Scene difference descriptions

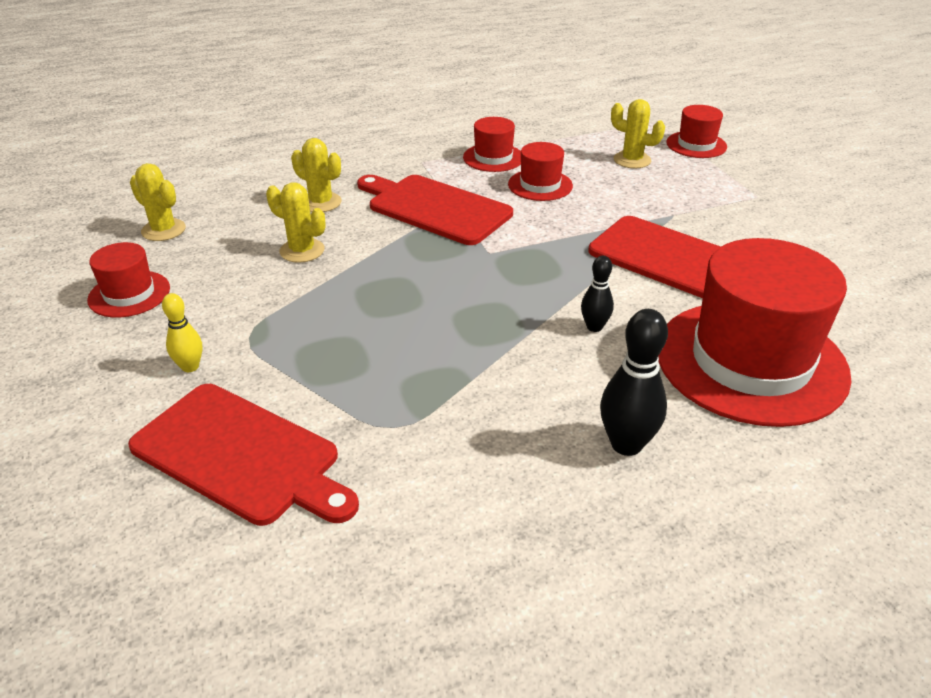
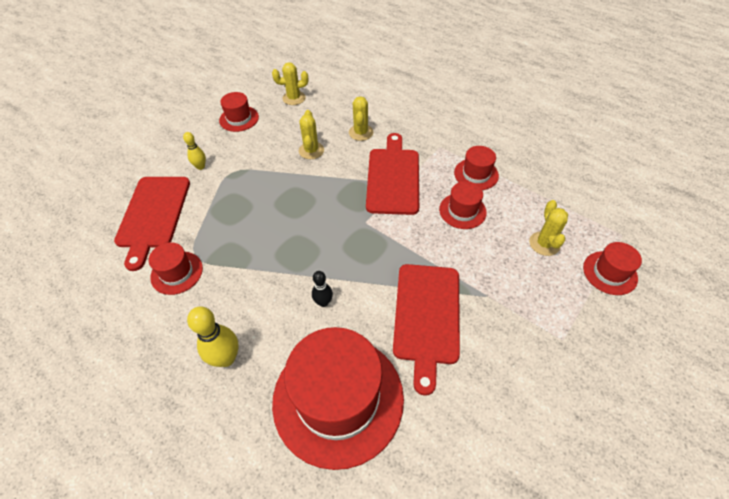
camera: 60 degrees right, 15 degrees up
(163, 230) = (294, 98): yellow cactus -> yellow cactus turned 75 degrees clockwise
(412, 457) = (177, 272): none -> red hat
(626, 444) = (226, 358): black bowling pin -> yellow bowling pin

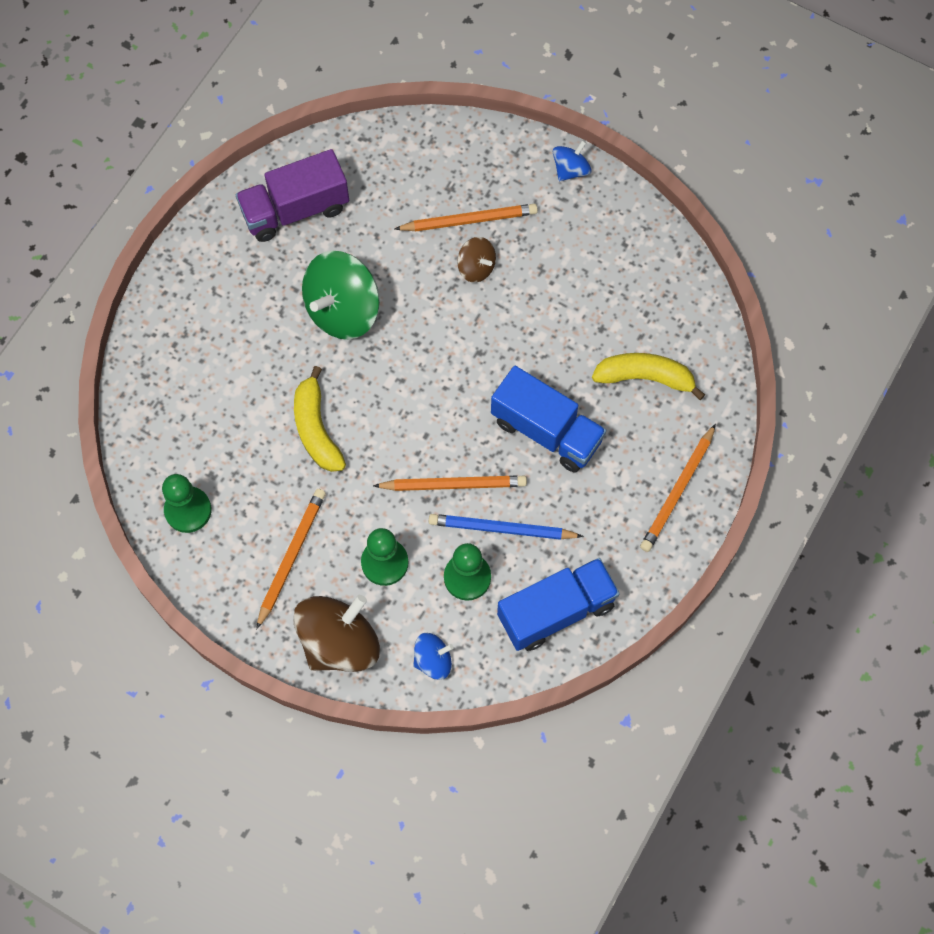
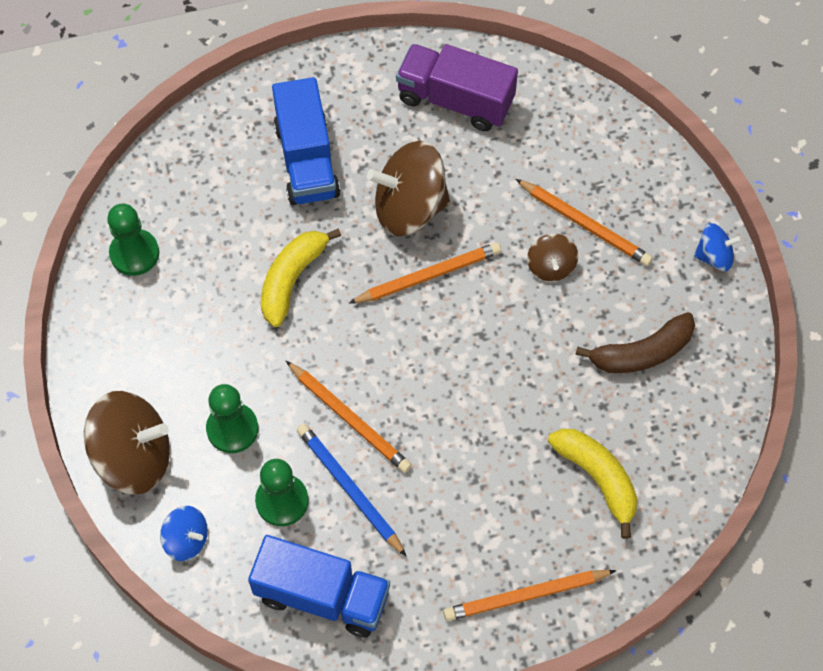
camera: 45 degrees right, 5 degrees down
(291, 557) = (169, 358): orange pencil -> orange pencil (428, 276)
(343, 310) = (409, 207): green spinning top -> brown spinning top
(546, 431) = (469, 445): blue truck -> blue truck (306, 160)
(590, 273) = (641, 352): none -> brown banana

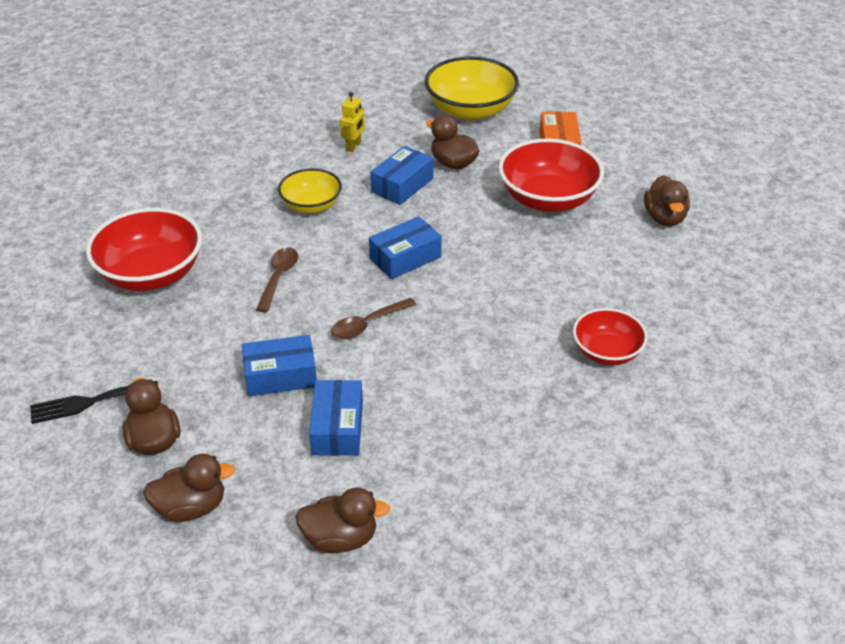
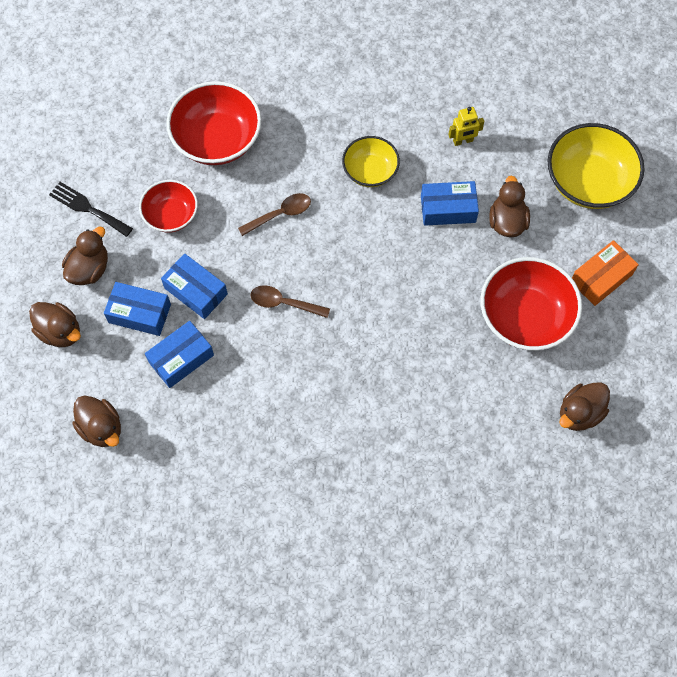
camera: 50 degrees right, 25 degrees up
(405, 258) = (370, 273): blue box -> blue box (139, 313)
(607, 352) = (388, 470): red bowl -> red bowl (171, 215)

Assigned task -> Every record above must reappear exactly in the answer, minus its pictures.

Task output ->
camera: 60 degrees right, 15 degrees up
(163, 230) = (294, 98): yellow cactus -> yellow cactus turned 75 degrees clockwise
(412, 457) = (177, 272): none -> red hat
(626, 444) = (226, 358): black bowling pin -> yellow bowling pin

camera: 45 degrees right, 5 degrees down
(291, 557) = (169, 358): orange pencil -> orange pencil (428, 276)
(343, 310) = (409, 207): green spinning top -> brown spinning top
(546, 431) = (469, 445): blue truck -> blue truck (306, 160)
(590, 273) = (641, 352): none -> brown banana

camera: 50 degrees right, 25 degrees up
(405, 258) = (370, 273): blue box -> blue box (139, 313)
(607, 352) = (388, 470): red bowl -> red bowl (171, 215)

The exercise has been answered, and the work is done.